- [Task item]: Determine the number of lines in the data that contain "scissors". Answer with that number only.

- [Data excerpt]:
<<<<

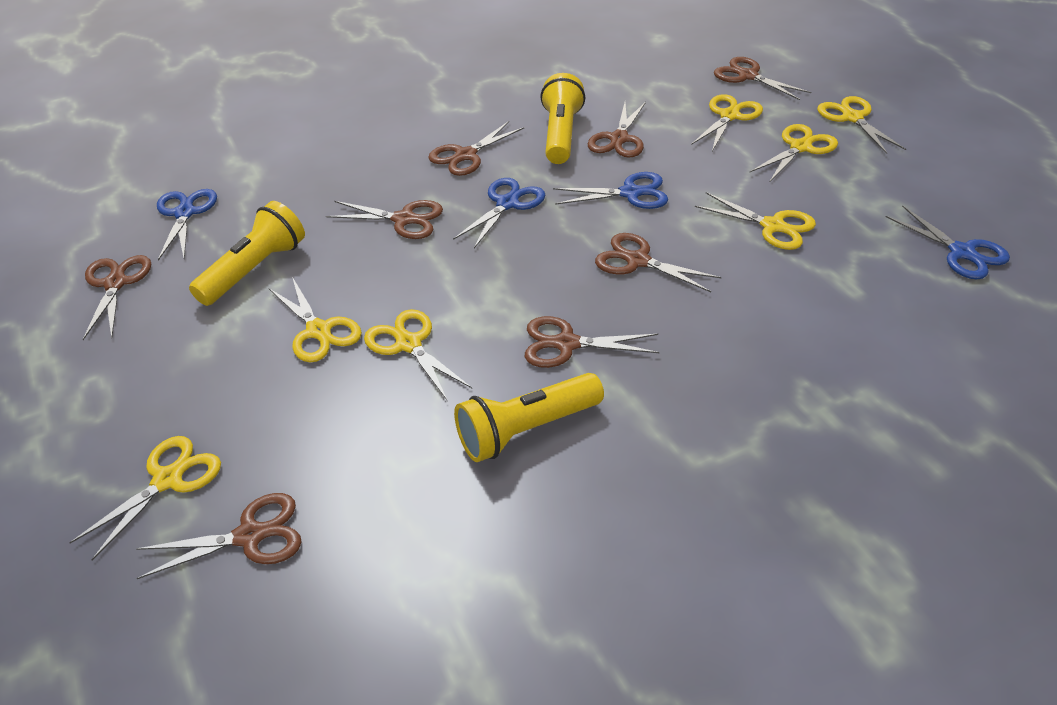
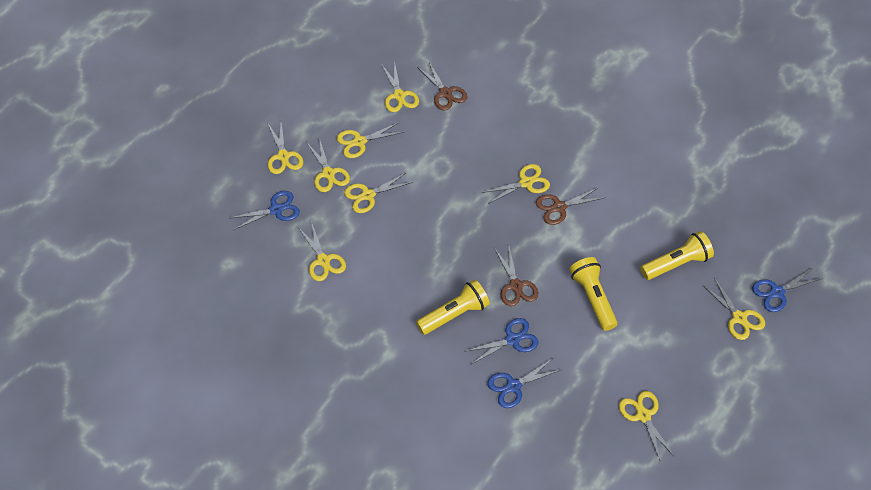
brown scissors: 8 -> 3
yellow scissors: 7 -> 9

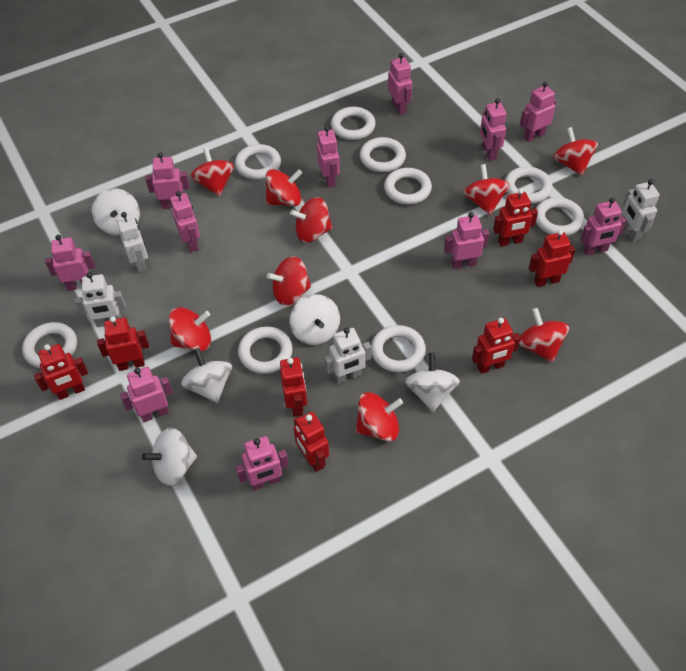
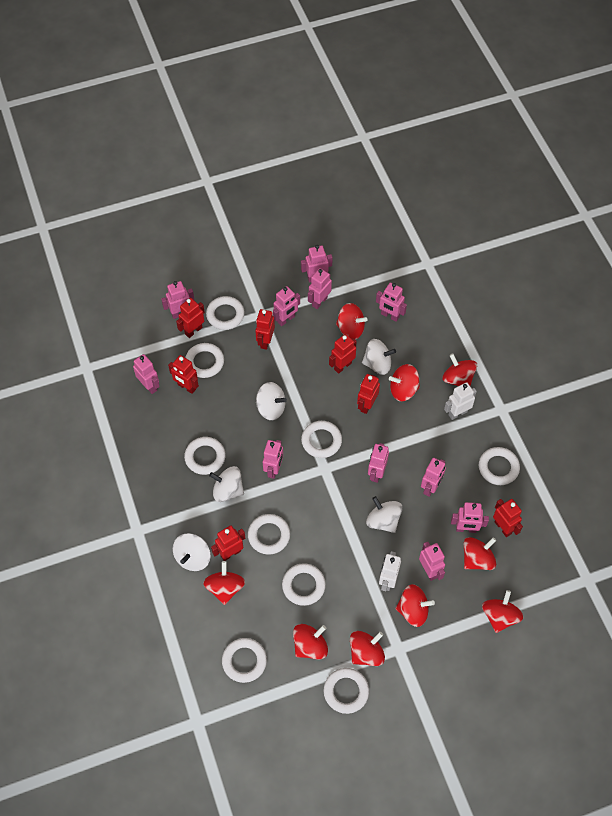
white robot: 4 -> 2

>>>>

- [Exercise output]: 2